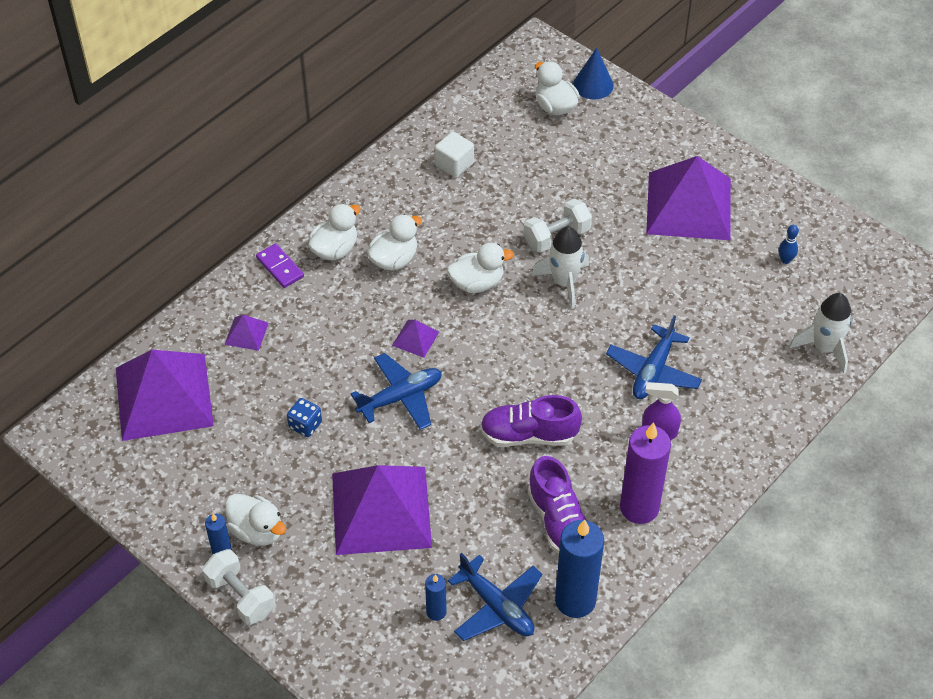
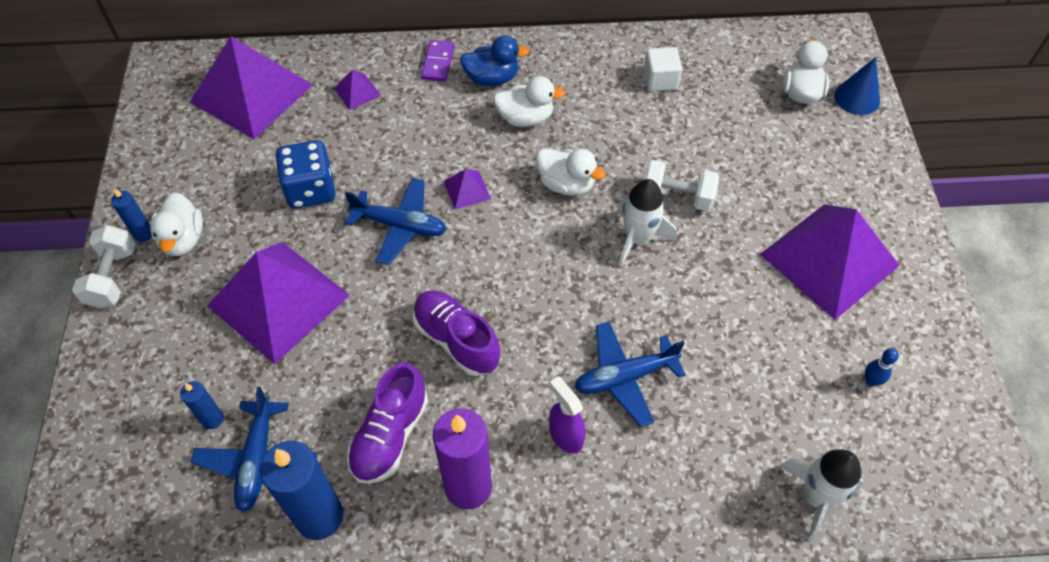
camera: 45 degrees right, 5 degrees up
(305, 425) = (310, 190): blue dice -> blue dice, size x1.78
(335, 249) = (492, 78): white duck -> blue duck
* * *
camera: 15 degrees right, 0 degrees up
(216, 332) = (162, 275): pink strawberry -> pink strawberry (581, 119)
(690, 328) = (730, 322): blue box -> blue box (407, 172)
==
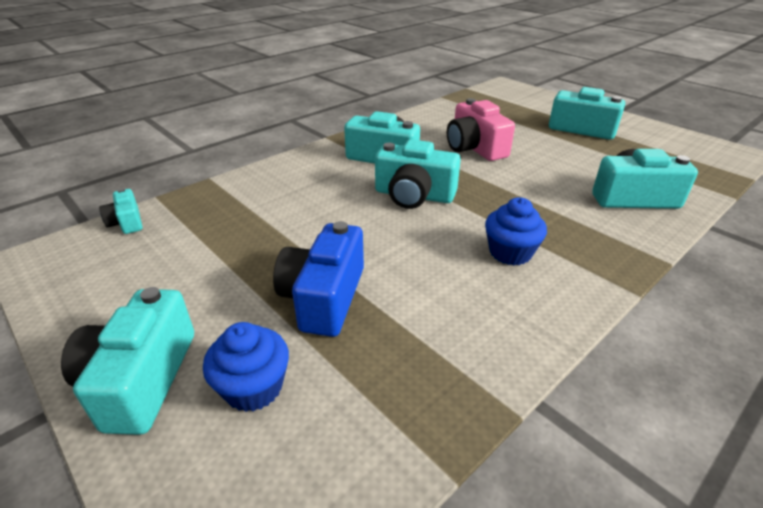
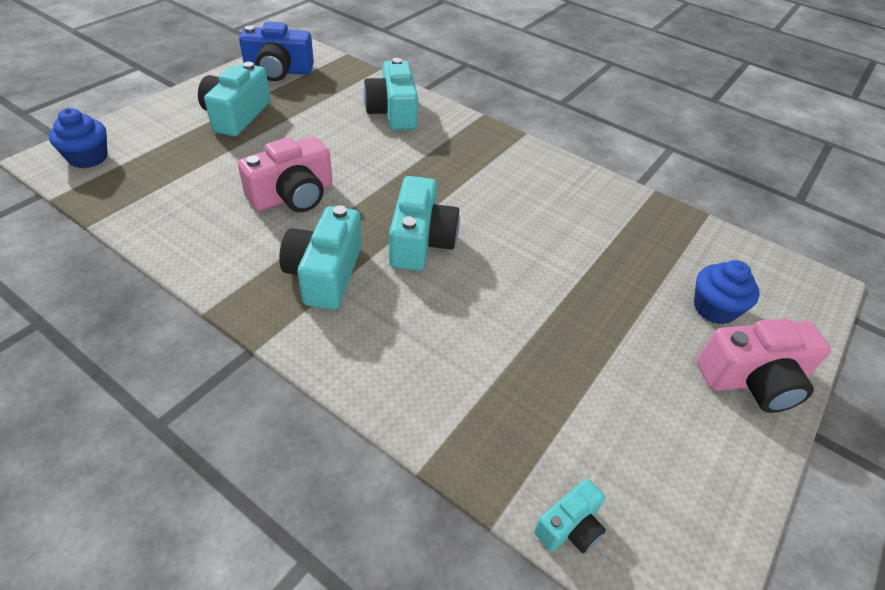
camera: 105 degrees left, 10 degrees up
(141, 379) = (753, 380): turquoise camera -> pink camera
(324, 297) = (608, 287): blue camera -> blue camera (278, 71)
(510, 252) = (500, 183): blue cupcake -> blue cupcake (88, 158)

== Exercise objective ==
In the material, find each line with the word "blue" and list it.

== Your response ==
(305, 425) = (310, 190): blue dice -> blue dice, size x1.78
(335, 249) = (492, 78): white duck -> blue duck
(690, 328) = (730, 322): blue box -> blue box (407, 172)
(324, 297) = (608, 287): blue camera -> blue camera (278, 71)
(510, 252) = (500, 183): blue cupcake -> blue cupcake (88, 158)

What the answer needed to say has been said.